_Exercise_: From the listing below, pull out all lines with "park" in them.
*** Opening Task data ***
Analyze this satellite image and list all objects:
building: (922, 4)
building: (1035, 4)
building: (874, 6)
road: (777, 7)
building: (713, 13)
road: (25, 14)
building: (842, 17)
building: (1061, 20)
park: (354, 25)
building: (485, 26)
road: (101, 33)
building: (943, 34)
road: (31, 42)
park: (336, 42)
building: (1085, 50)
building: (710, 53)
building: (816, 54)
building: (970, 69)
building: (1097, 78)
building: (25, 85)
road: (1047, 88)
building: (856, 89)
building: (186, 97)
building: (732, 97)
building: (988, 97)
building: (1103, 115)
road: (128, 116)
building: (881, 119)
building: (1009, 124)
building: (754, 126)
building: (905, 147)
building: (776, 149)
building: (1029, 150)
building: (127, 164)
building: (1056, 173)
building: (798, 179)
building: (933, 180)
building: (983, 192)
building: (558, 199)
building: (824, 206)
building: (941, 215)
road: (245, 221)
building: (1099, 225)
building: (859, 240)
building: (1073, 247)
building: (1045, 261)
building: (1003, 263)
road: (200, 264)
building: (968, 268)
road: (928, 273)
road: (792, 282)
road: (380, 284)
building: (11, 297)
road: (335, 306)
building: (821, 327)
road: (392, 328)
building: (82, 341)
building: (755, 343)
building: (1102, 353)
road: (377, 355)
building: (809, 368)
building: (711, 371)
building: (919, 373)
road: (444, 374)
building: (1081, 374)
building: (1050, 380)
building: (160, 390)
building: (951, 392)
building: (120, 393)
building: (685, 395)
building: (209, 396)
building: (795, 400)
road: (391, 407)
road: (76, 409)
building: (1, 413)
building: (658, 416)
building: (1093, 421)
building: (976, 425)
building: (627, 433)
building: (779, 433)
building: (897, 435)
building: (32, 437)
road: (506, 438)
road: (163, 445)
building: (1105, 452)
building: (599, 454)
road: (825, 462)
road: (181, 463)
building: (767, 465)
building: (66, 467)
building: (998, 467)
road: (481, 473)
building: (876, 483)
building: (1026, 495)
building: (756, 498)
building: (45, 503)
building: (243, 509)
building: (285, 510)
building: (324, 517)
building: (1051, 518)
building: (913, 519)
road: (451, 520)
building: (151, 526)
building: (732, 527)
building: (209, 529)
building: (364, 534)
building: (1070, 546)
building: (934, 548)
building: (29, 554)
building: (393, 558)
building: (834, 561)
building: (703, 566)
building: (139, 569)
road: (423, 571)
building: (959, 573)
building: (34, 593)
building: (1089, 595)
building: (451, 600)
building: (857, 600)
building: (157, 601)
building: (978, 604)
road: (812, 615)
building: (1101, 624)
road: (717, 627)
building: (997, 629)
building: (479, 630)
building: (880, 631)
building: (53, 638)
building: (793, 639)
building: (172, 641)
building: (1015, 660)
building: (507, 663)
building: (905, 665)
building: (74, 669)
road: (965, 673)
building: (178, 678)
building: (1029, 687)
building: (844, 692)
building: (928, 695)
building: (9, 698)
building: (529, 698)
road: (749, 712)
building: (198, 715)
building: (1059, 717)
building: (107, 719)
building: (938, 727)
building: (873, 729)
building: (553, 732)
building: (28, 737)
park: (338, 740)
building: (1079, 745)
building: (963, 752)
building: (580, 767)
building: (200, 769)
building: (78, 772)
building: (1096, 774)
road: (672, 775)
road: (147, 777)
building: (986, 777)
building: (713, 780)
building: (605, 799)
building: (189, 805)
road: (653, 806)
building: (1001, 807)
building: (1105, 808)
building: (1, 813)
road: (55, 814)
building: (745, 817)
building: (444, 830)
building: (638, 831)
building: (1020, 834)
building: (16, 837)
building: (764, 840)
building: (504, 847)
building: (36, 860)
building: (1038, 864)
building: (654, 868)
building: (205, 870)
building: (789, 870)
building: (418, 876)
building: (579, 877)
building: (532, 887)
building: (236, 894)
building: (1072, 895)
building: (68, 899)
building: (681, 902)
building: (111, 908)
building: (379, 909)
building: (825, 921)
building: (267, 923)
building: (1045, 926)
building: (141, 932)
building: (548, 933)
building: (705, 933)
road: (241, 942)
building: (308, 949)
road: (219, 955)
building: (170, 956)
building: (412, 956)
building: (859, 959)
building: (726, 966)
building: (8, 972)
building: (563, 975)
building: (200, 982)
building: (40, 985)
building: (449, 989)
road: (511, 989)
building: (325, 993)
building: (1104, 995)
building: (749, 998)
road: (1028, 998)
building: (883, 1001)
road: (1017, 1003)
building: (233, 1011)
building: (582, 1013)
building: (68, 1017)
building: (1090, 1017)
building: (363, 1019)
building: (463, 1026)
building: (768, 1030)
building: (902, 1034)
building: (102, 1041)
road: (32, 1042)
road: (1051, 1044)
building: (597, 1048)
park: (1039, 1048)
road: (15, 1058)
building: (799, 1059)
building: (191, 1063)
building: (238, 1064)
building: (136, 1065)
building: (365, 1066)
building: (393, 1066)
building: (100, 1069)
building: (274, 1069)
*** Closing Task data ***
_Response area_:
park: (354, 25)
park: (336, 42)
park: (338, 740)
park: (1039, 1048)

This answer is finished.